INSTRUCTIONS FOR THE TASK: Although the records contain pictures, only their text should be repeated, exactly as it stands.

=== Section Start ===

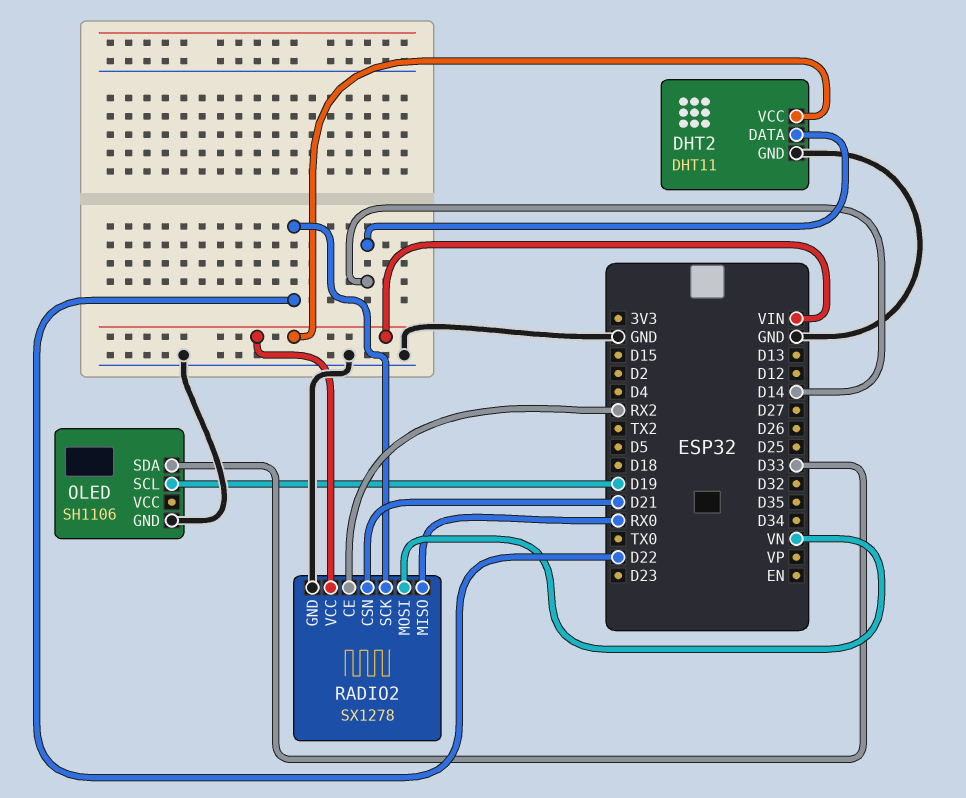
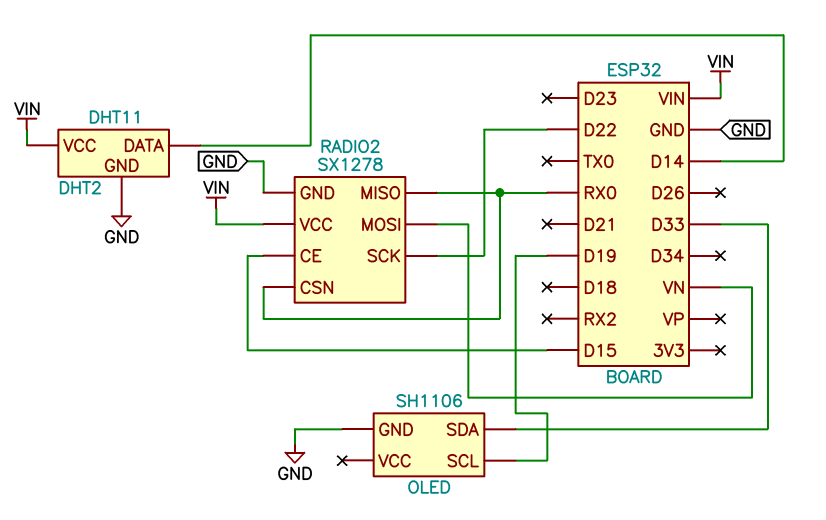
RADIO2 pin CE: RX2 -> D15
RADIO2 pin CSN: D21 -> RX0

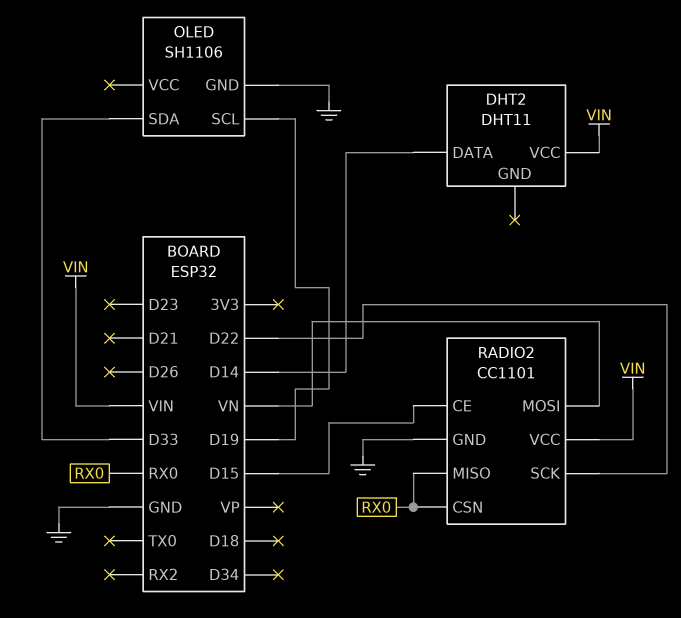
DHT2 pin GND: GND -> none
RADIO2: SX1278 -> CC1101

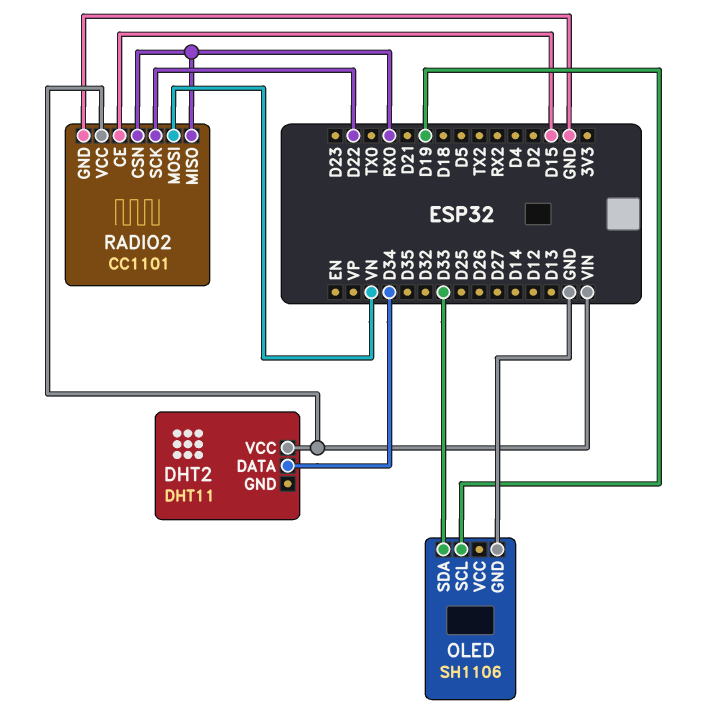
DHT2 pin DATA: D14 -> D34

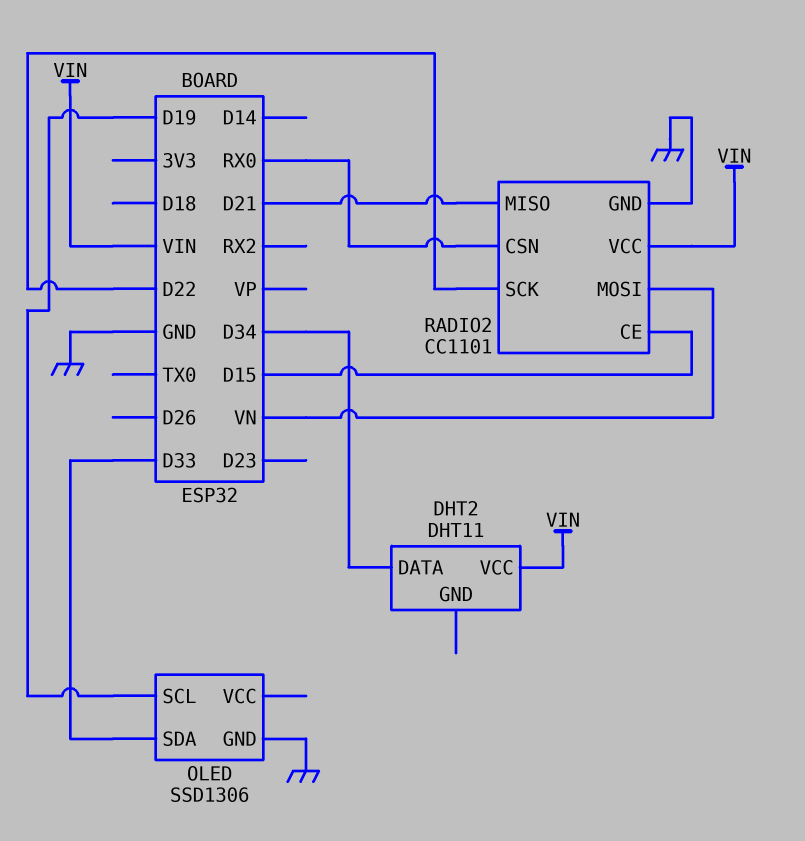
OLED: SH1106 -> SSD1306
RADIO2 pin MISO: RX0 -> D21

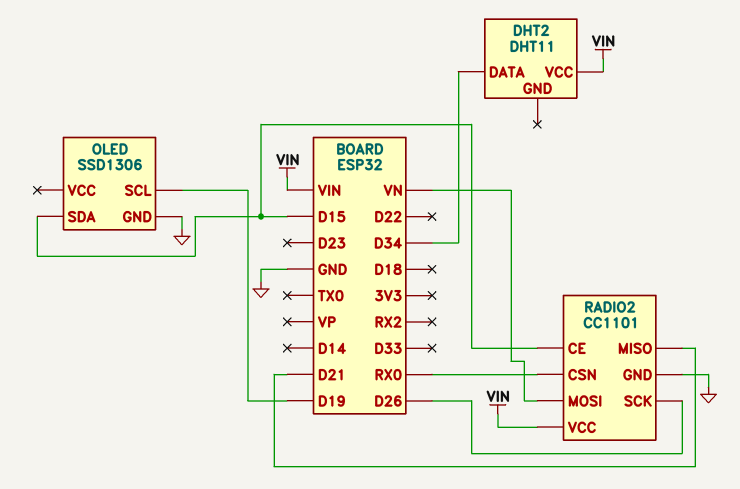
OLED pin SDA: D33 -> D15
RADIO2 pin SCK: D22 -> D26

=== Section End ===

RESPONSE TO THIS TASK:
RADIO2 pin CE: RX2 -> D15
RADIO2 pin CSN: D21 -> RX0

DHT2 pin GND: GND -> none
RADIO2: SX1278 -> CC1101

DHT2 pin DATA: D14 -> D34

OLED: SH1106 -> SSD1306
RADIO2 pin MISO: RX0 -> D21

OLED pin SDA: D33 -> D15
RADIO2 pin SCK: D22 -> D26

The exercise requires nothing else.